REQUIRED ACTION ::
Copy each line below in which the word "bottle" occurs.

MATERIAL PROVIDED ::

- Opening Delimiter -

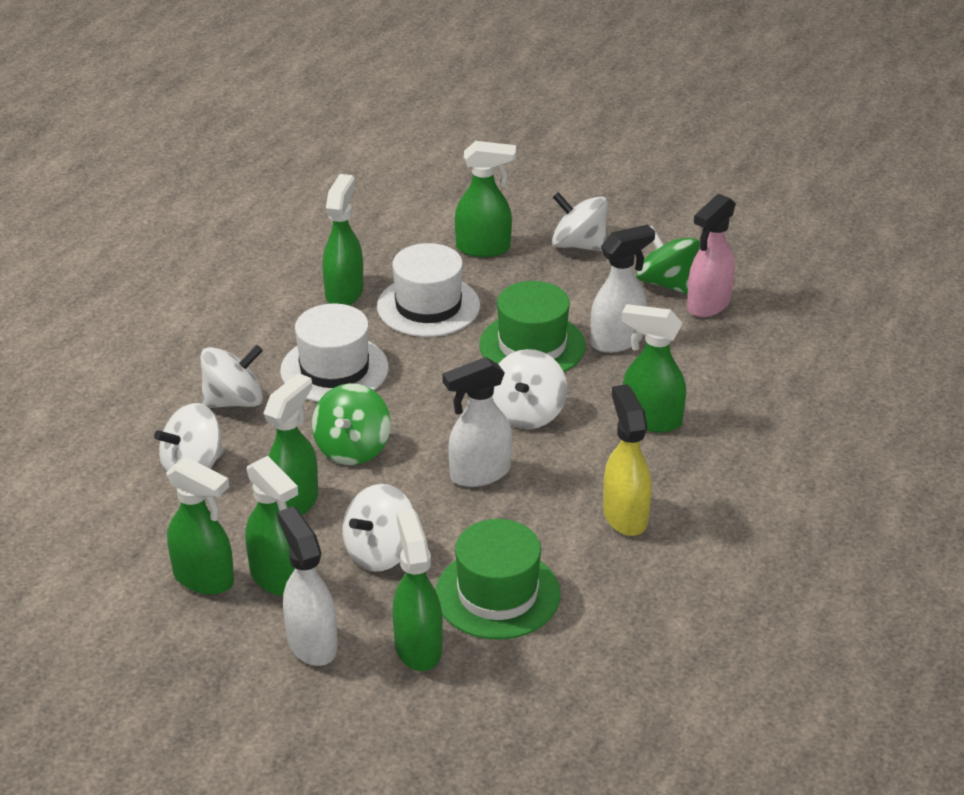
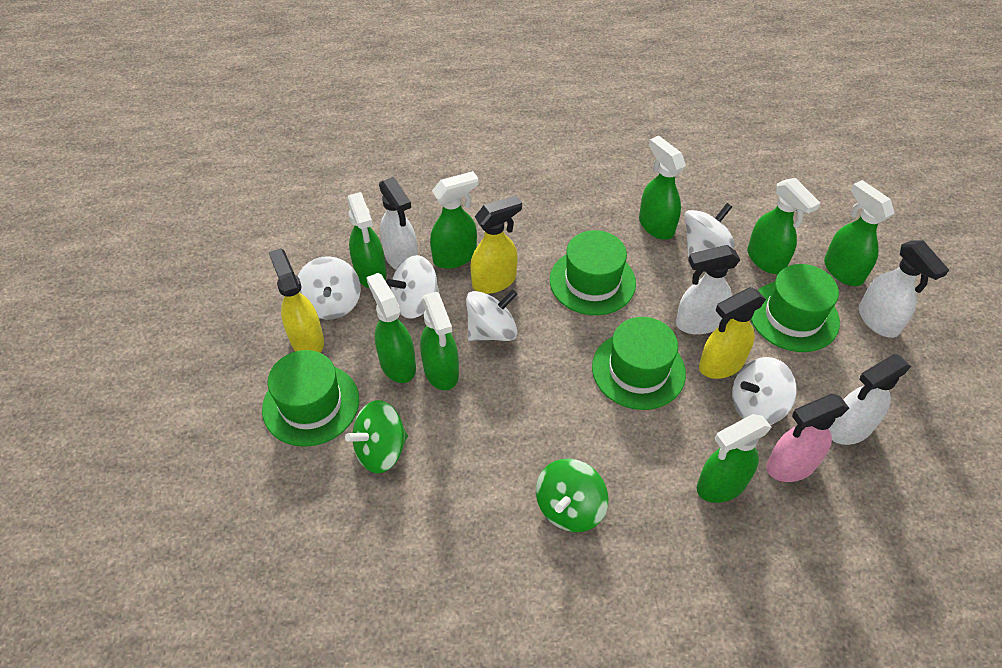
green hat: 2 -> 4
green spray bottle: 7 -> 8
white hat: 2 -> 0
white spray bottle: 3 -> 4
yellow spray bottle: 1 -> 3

- Closing Delimiter -

EXPECTED ANSWER ::
green spray bottle: 7 -> 8
white spray bottle: 3 -> 4
yellow spray bottle: 1 -> 3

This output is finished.